Required work:
Could you repeat, word for word, every line from the one containing "(310, 431) = (360, 233): none" through the final line of the records below, and nothing else?

Provided data:
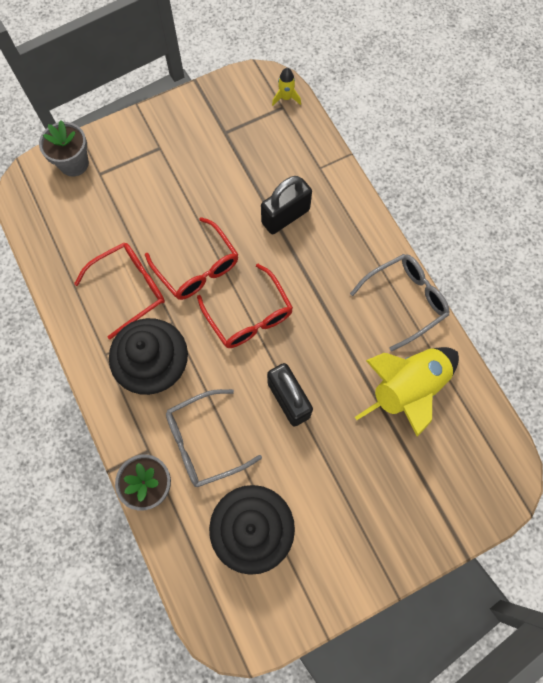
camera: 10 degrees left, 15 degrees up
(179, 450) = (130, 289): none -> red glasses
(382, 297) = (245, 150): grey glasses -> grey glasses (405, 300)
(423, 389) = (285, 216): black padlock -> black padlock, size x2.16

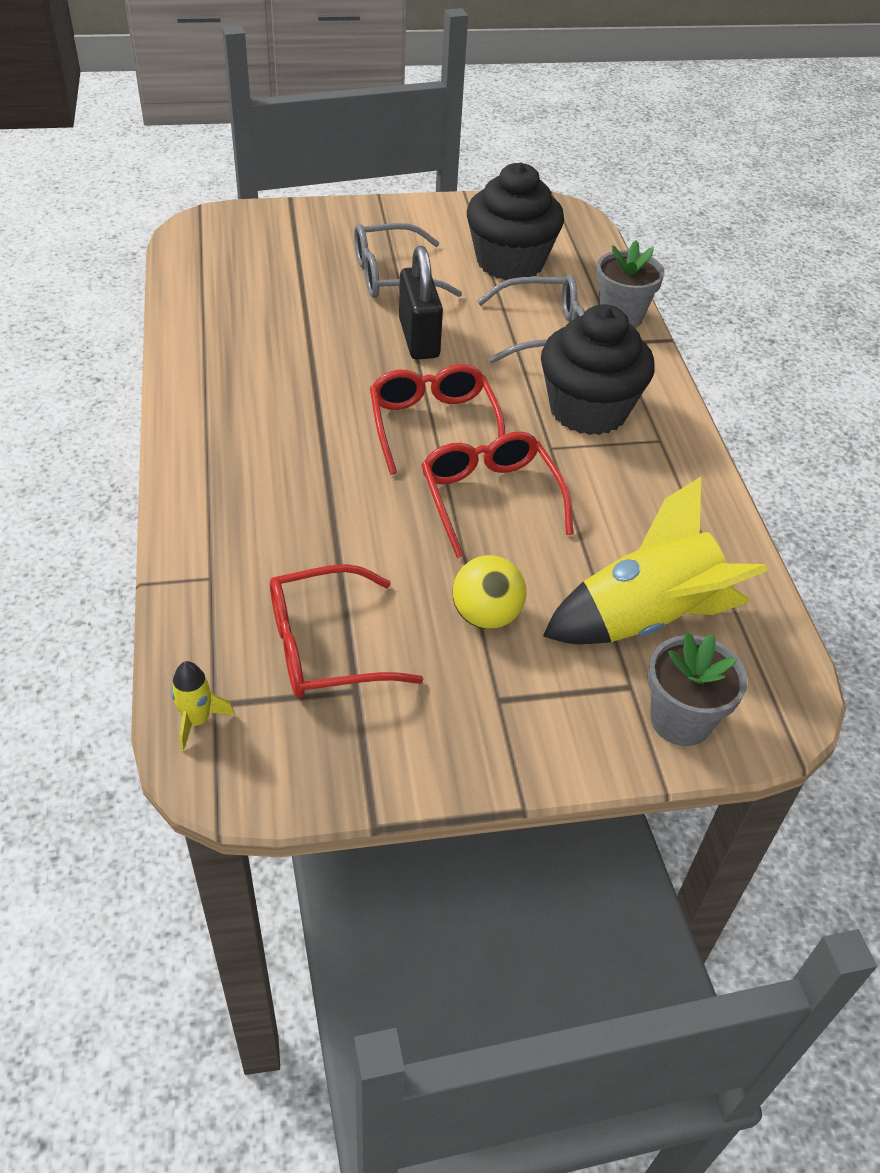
camera: 165 degrees left, 25 degrees down
(130, 289) = (607, 501): red glasses -> red glasses (325, 647)
(177, 190) = (486, 616): none -> yellow ball
(285, 216) = (313, 525): black padlock -> none
(405, 300) = (199, 383): grey glasses -> grey glasses (392, 276)
(407, 389) = (262, 311): yellow rocket -> yellow rocket (645, 619)

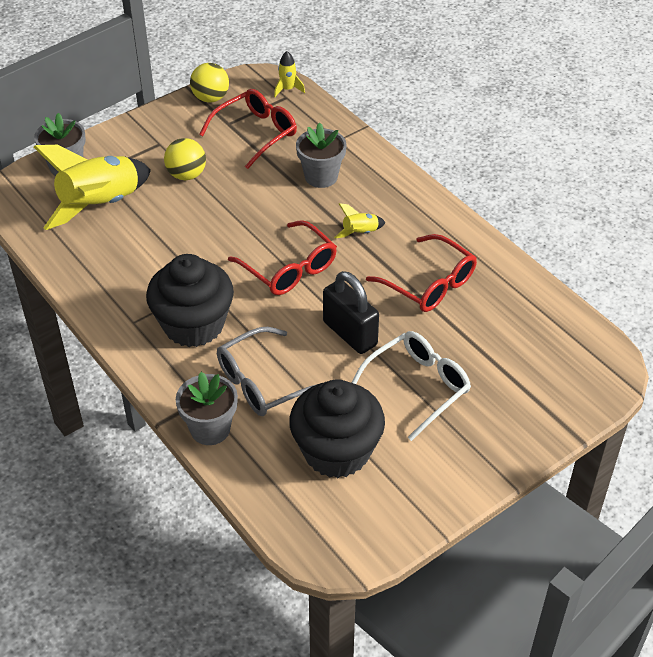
camera: 155 degrees right, 0 degrees up
(290, 527) = (321, 177): none -> grey flower pot
(310, 431) = (360, 233): none -> yellow rocket
(348, 766) = (210, 98): none -> yellow ball
(392, 276) = (417, 387): grey glasses -> white glasses
(490, 498) = (223, 236): red glasses -> red glasses (429, 284)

Finished exercise:
(310, 431) = (360, 233): none -> yellow rocket
(348, 766) = (210, 98): none -> yellow ball
(392, 276) = (417, 387): grey glasses -> white glasses
(490, 498) = (223, 236): red glasses -> red glasses (429, 284)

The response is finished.